▸ TASK STATEMENT: Find how many lines below hold "brown", then state that number by itself.
|---|
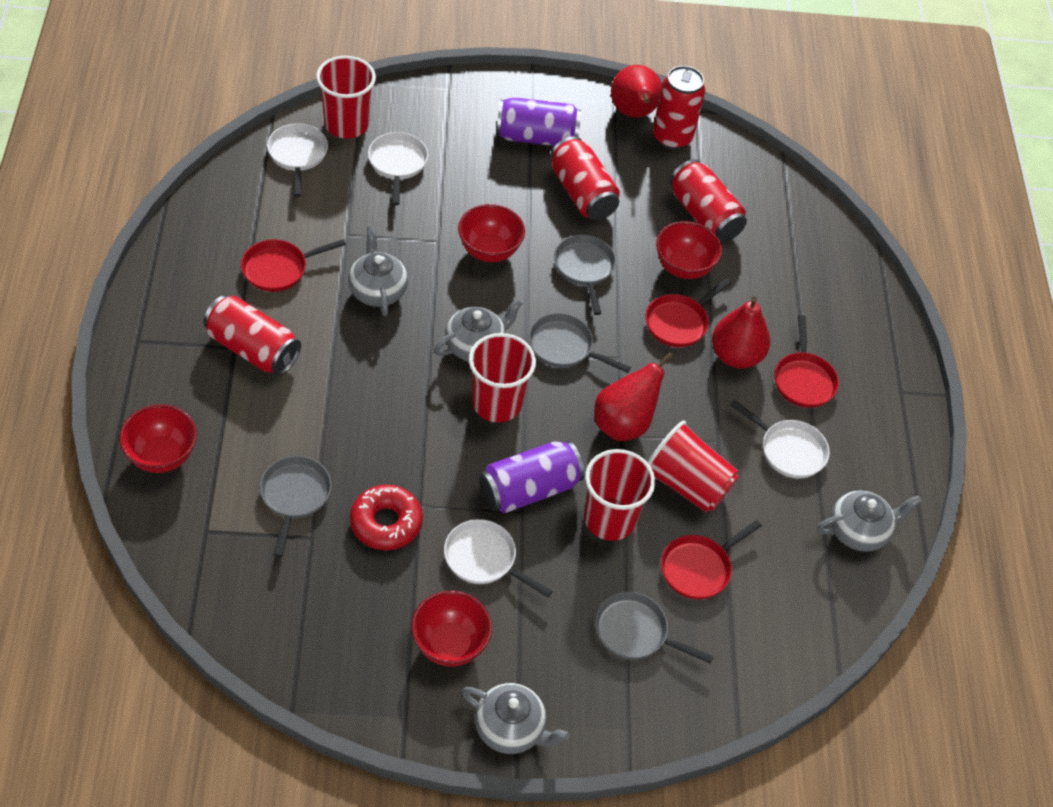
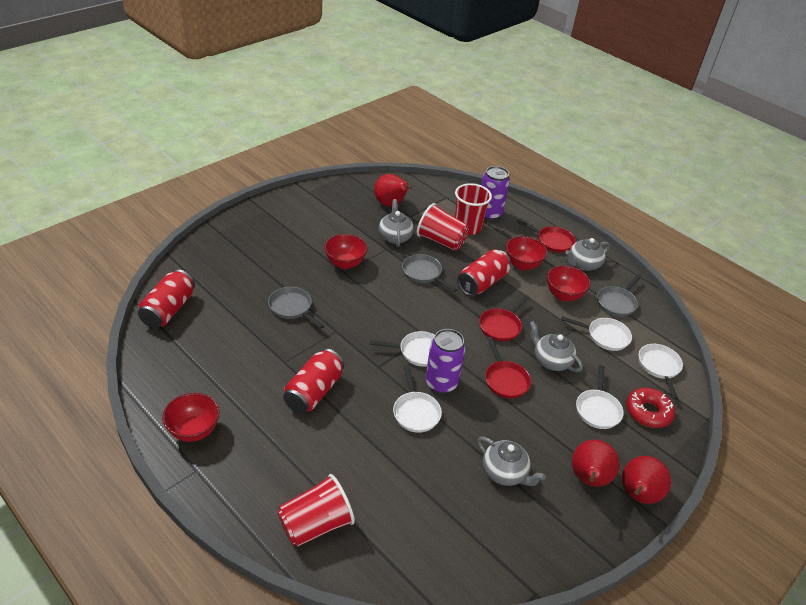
grey pan: 4 -> 3
red can: 4 -> 3
red cup: 4 -> 3
red pan: 4 -> 3
white pan: 4 -> 5

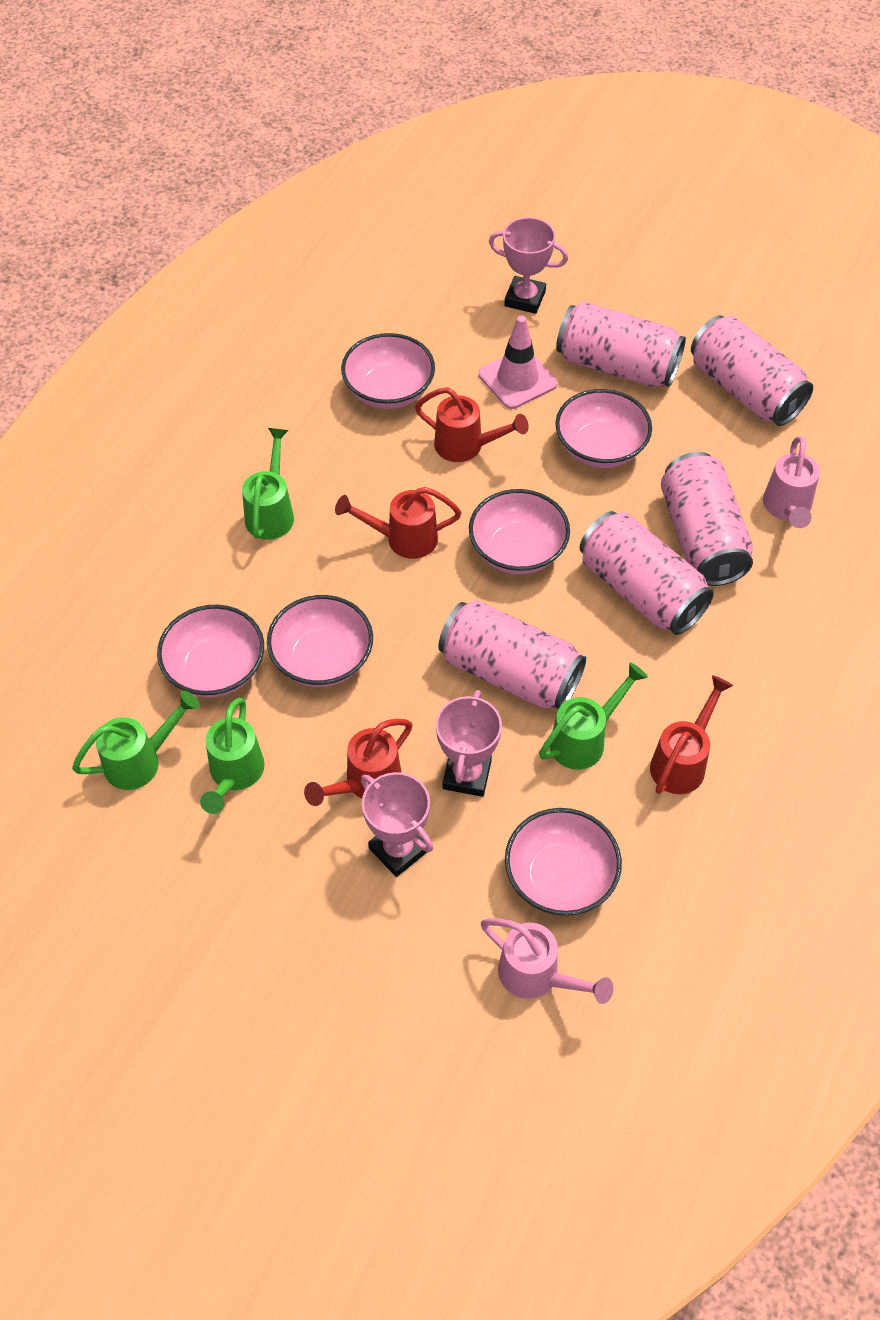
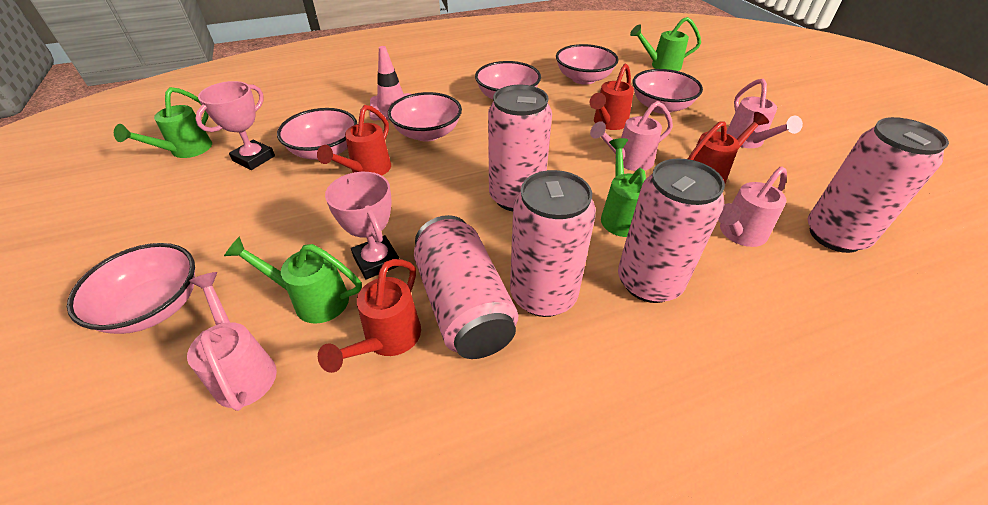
pink trophy: 3 -> 2
pink watering can: 2 -> 4

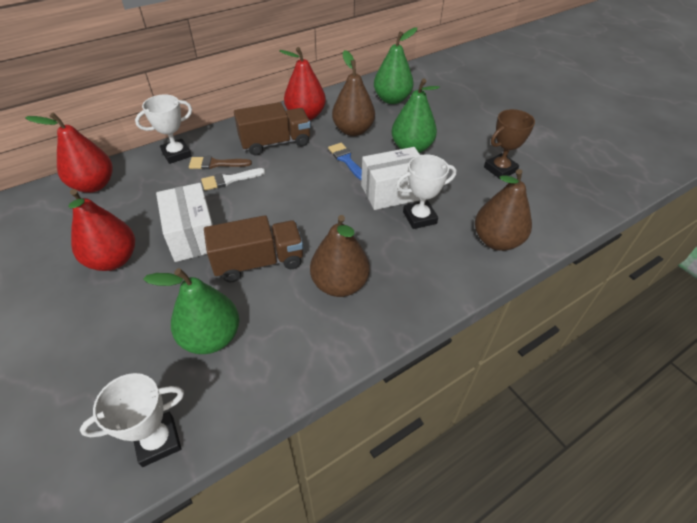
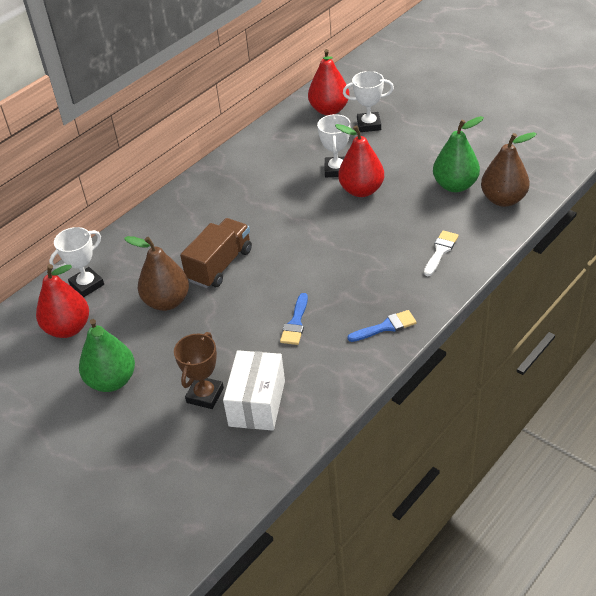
blue brush: 1 -> 2
brown brush: 1 -> 0
brown pear: 3 -> 2
brown truck: 2 -> 1
green pear: 3 -> 2
white box: 2 -> 1

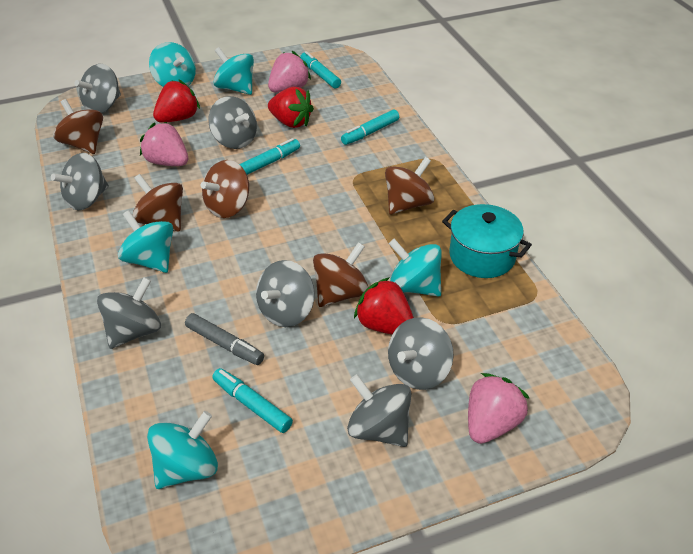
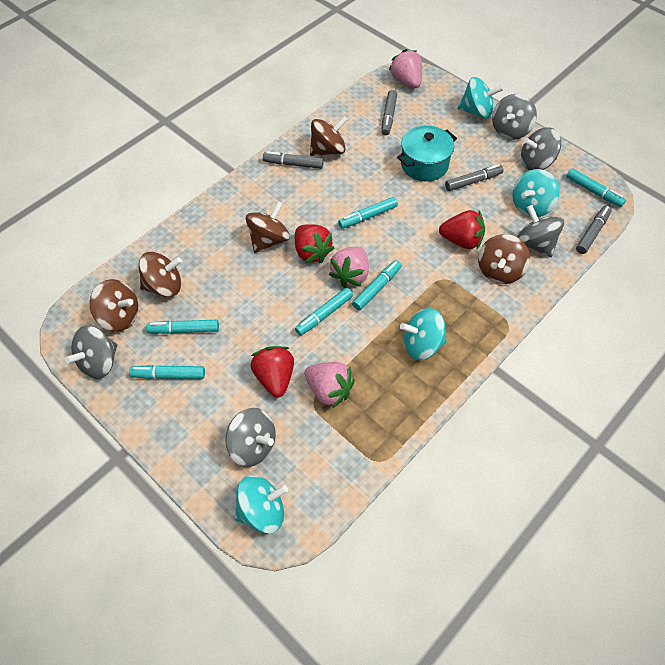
grey marker: 1 -> 4
grey spinning top: 7 -> 5
turquoise marker: 4 -> 6
turquoise spinning top: 5 -> 4

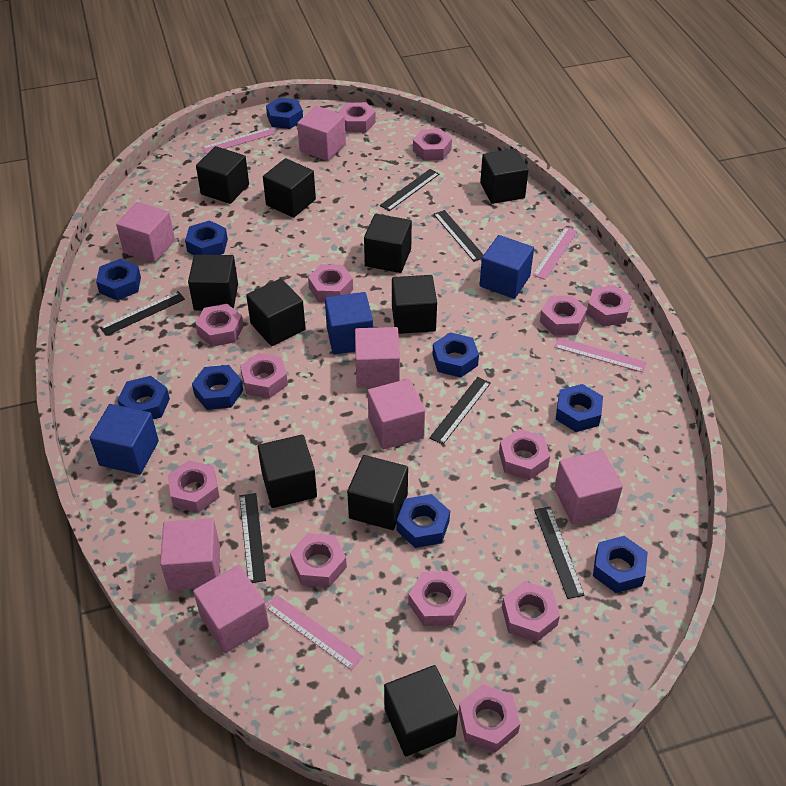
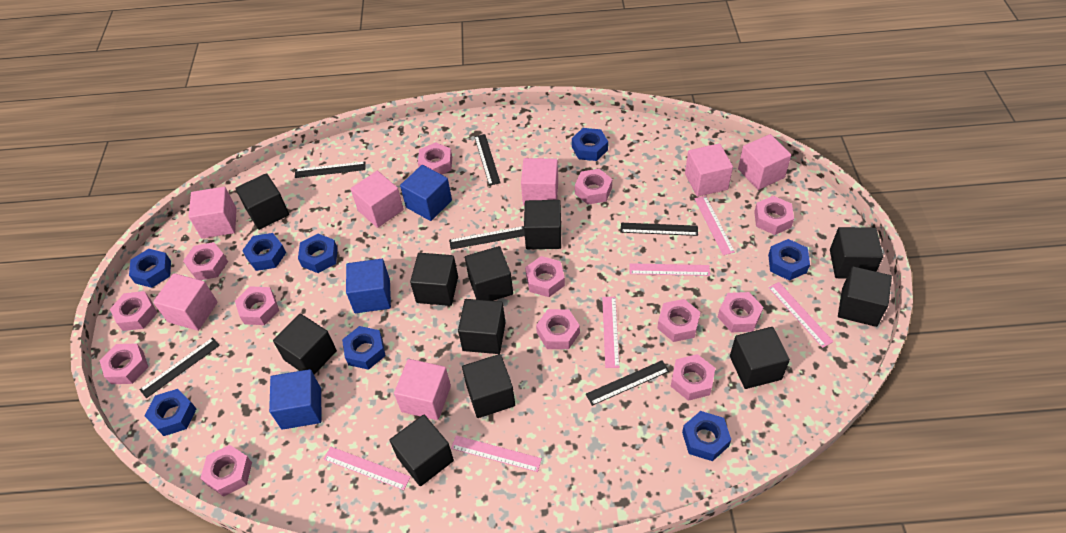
black cube: 10 -> 11
blue nut: 9 -> 8
pink ruler: 4 -> 6

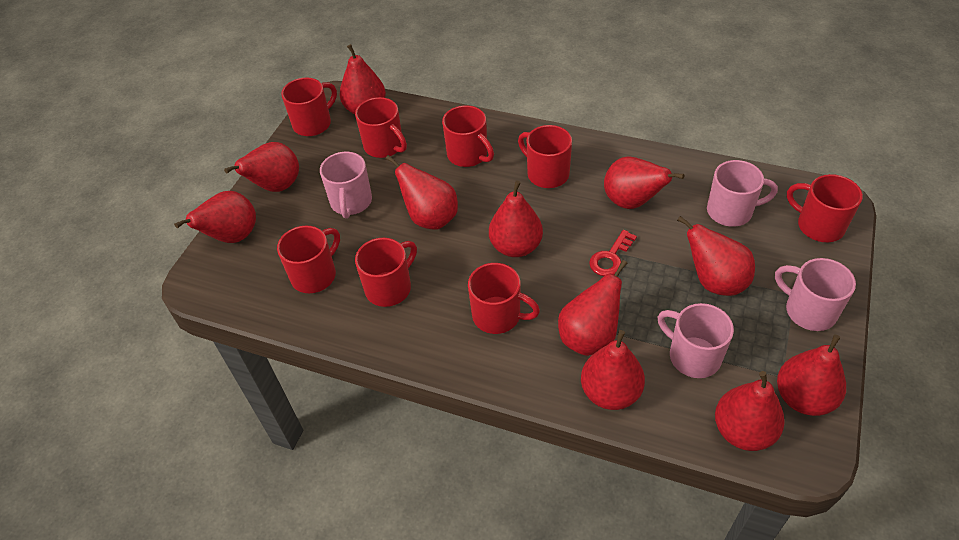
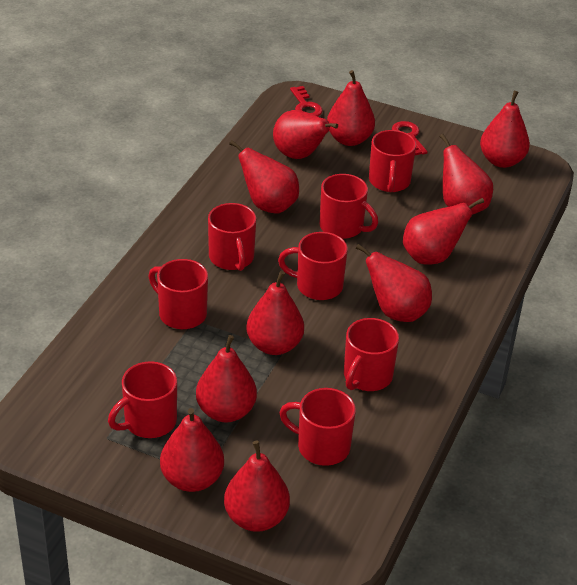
pink mug: 4 -> 0
red key: 1 -> 2

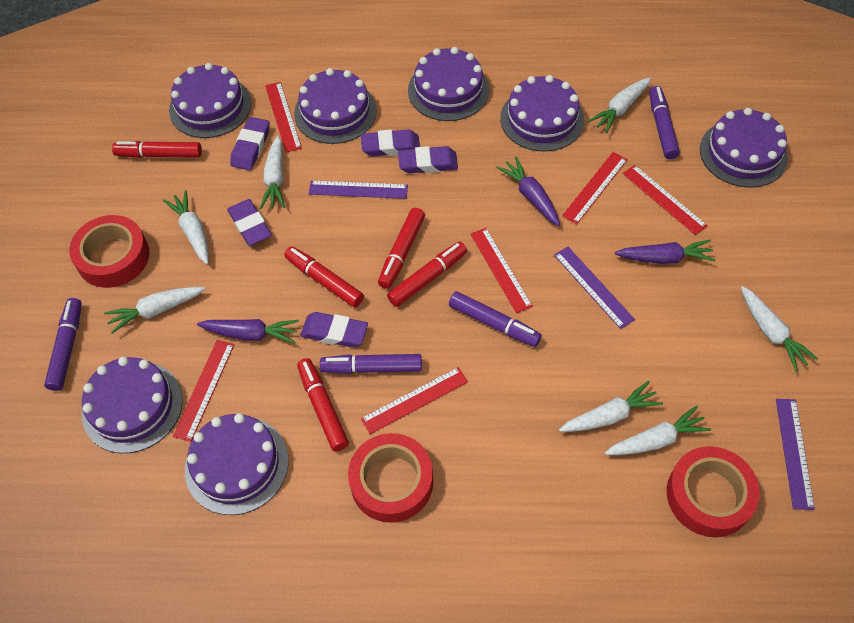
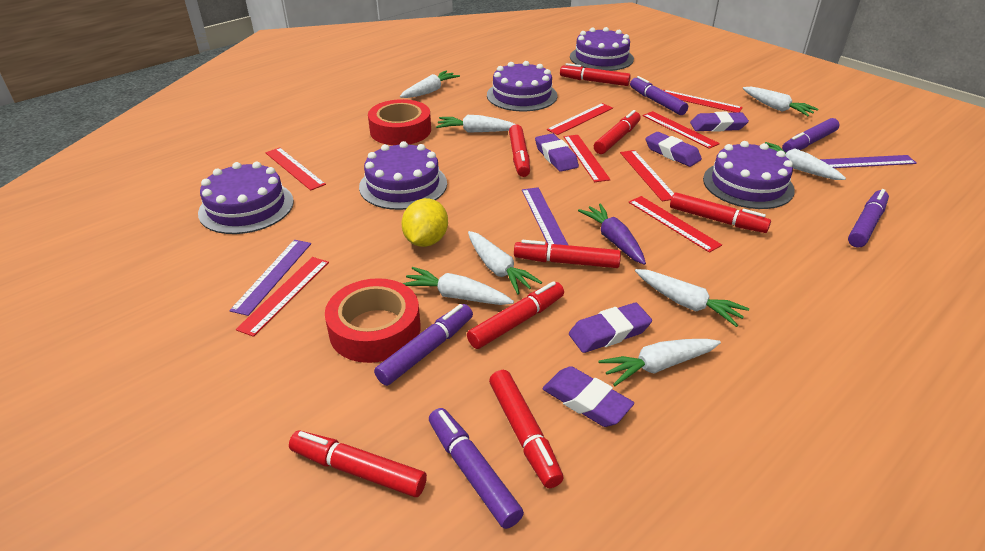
purple cake: 7 -> 5
purple carrot: 3 -> 1
purple marker: 4 -> 5
red marker: 5 -> 8
red ruler: 6 -> 8
red tape: 3 -> 2
white carrot: 7 -> 8
yellow lemon: 0 -> 1

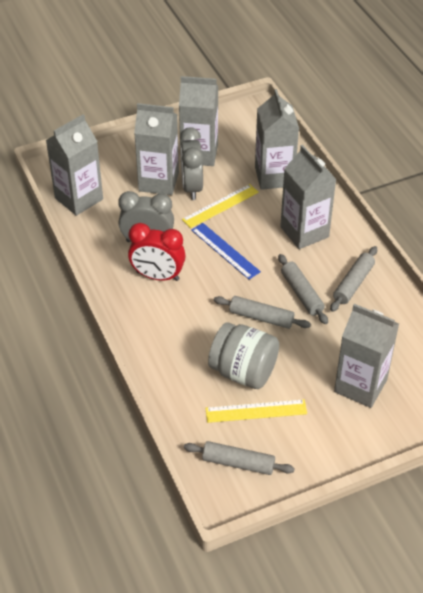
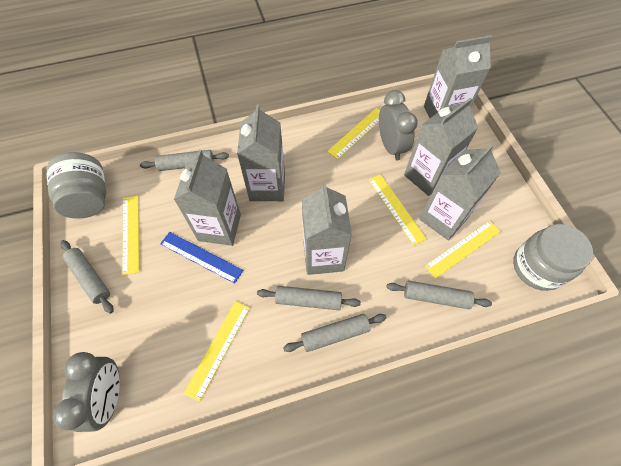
grey jar: 1 -> 2
grey rolling pin: 4 -> 5
red clock: 1 -> 0
yellow ruler: 2 -> 5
|---|
▸ WRITTEN REPLY: 3